INFORMATION PROVIDED:
--- START ---

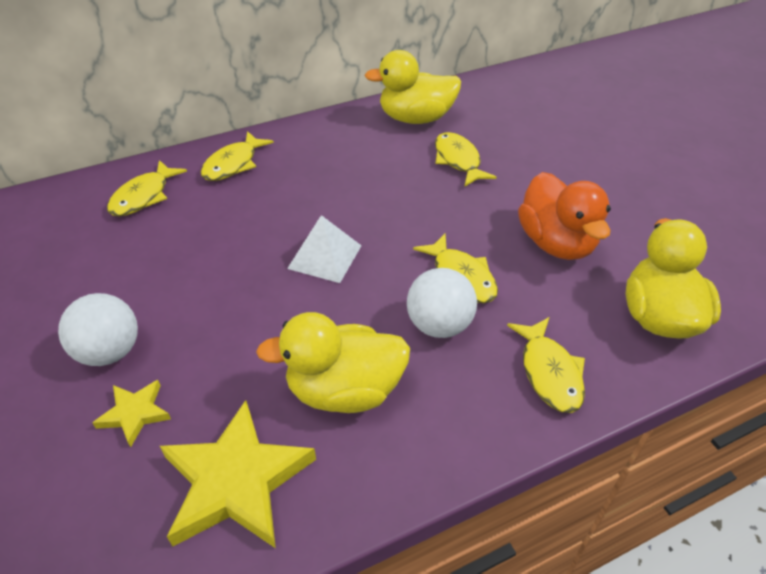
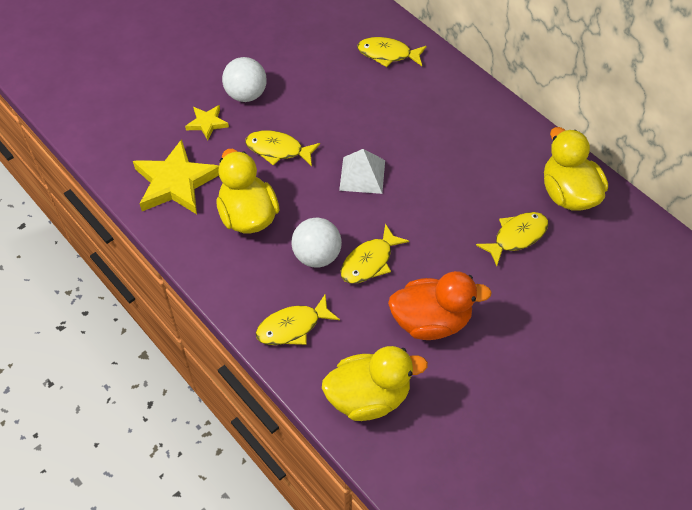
camera: 75 degrees right, 10 degrees up
(233, 164) = (446, 90): yellow fish -> yellow fish (278, 150)
(556, 243) = (431, 321): orange duck -> orange duck turned 150 degrees counterclockwise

--- END ---

ACTIVITY: Each line of the material is to be output exactly. Images are not part of the expected output.

REPLY TO THE EXERCISE:
camera: 75 degrees right, 10 degrees up
(233, 164) = (446, 90): yellow fish -> yellow fish (278, 150)
(556, 243) = (431, 321): orange duck -> orange duck turned 150 degrees counterclockwise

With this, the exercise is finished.